■ What is being asked
Every line from the one with "J1 pin 1: n11 -> DGND" to the final line of the records should be printed exactly as it is, with pictures left out.

■ Record excerpts
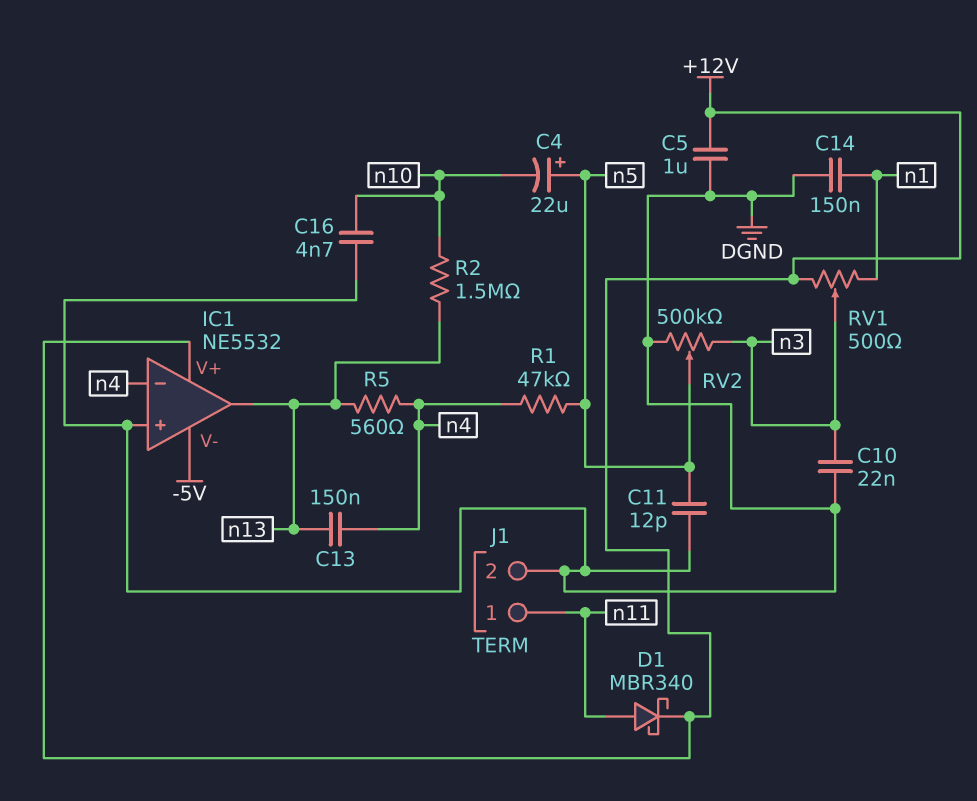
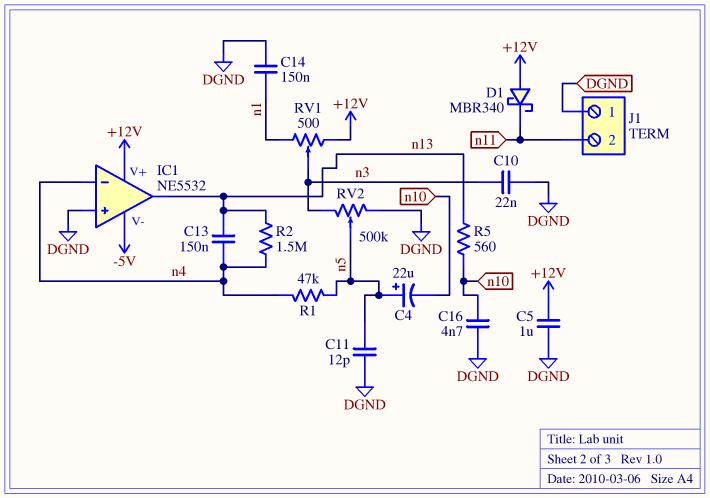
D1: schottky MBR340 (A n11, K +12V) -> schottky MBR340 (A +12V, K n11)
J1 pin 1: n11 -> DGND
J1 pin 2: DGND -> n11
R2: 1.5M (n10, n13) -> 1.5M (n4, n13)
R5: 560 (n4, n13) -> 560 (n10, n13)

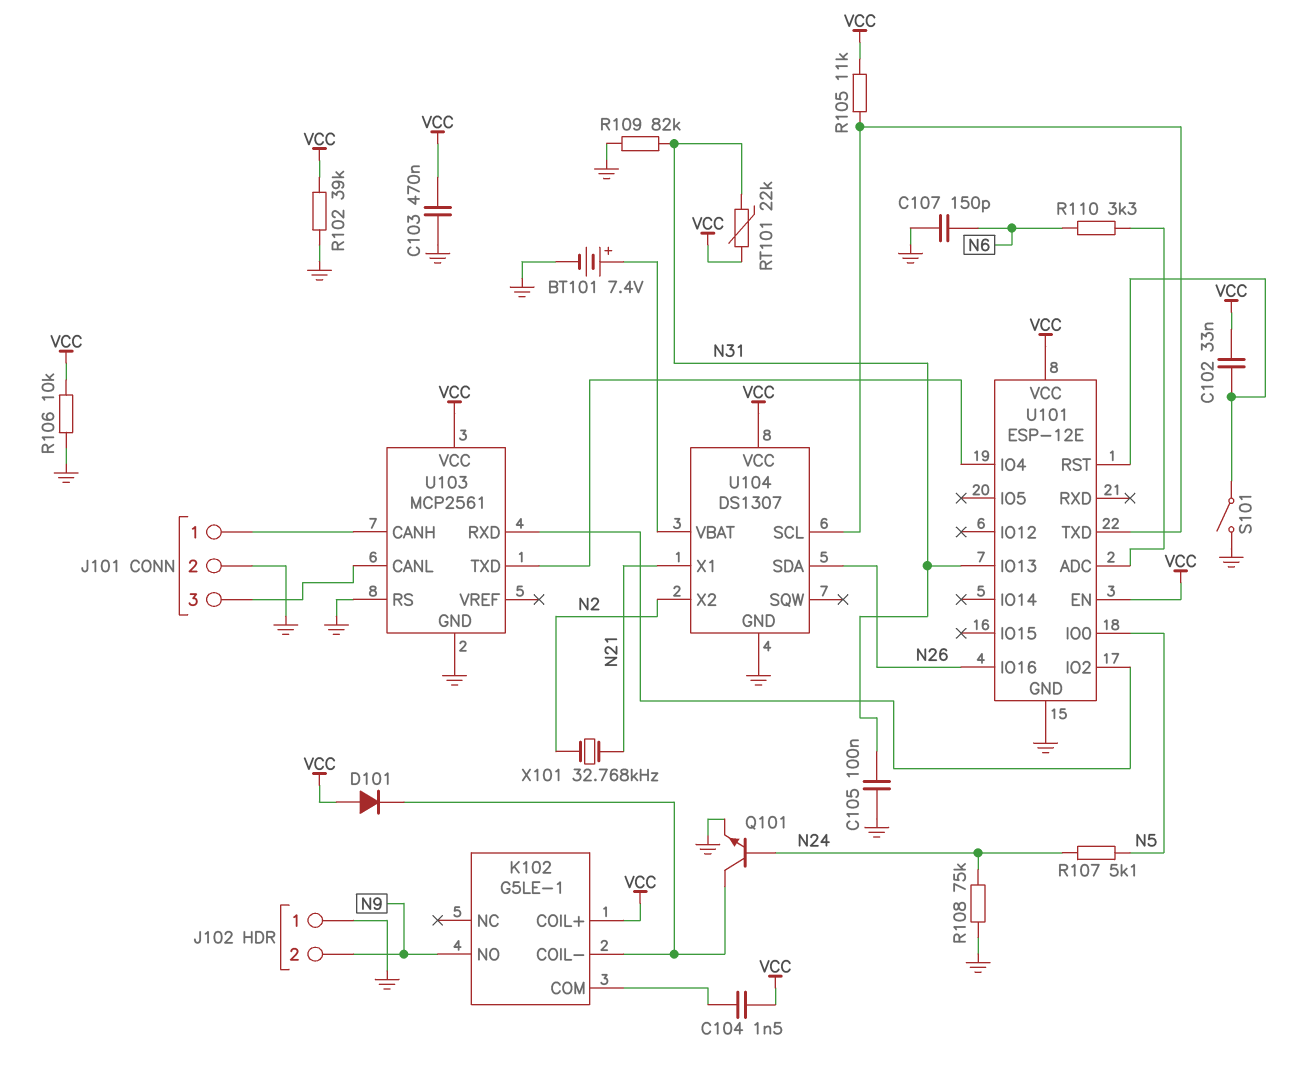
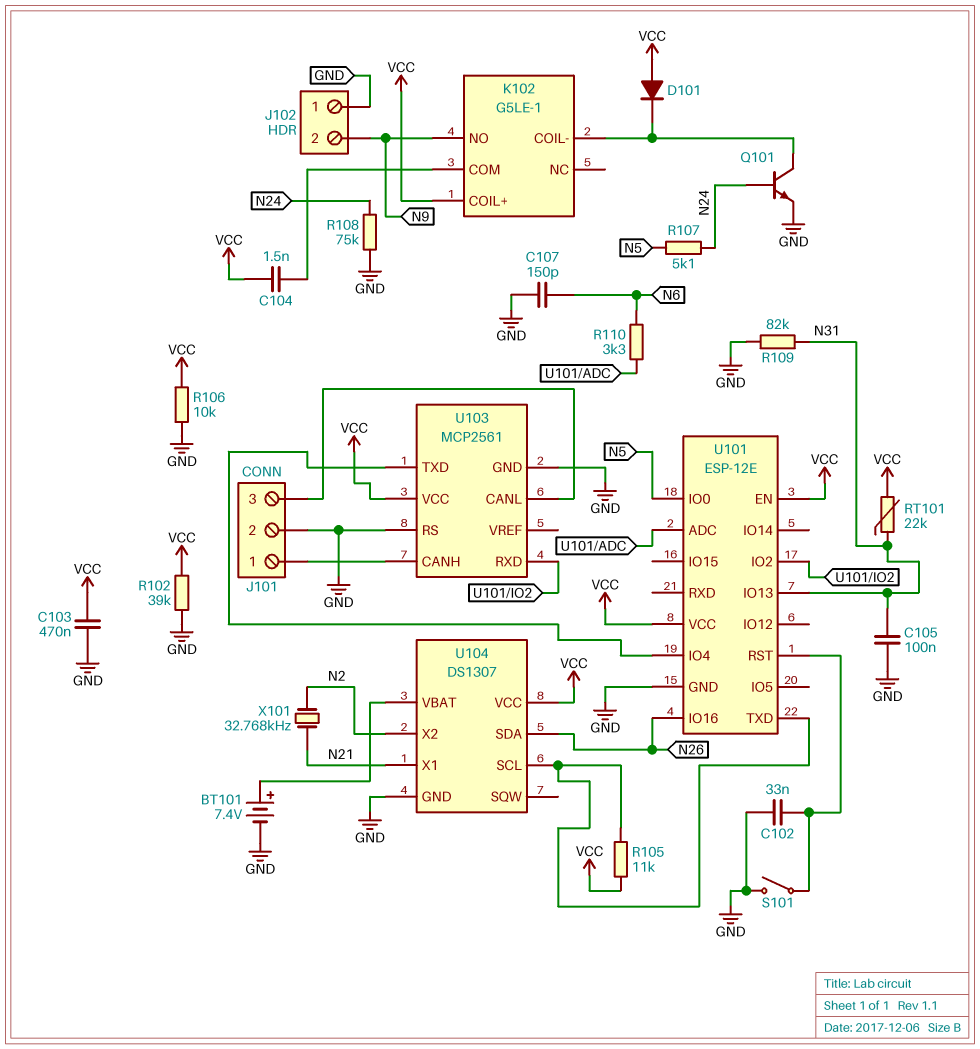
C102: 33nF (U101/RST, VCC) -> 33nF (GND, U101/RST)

■ Answer box
J1 pin 1: n11 -> DGND
J1 pin 2: DGND -> n11
R2: 1.5M (n10, n13) -> 1.5M (n4, n13)
R5: 560 (n4, n13) -> 560 (n10, n13)

C102: 33nF (U101/RST, VCC) -> 33nF (GND, U101/RST)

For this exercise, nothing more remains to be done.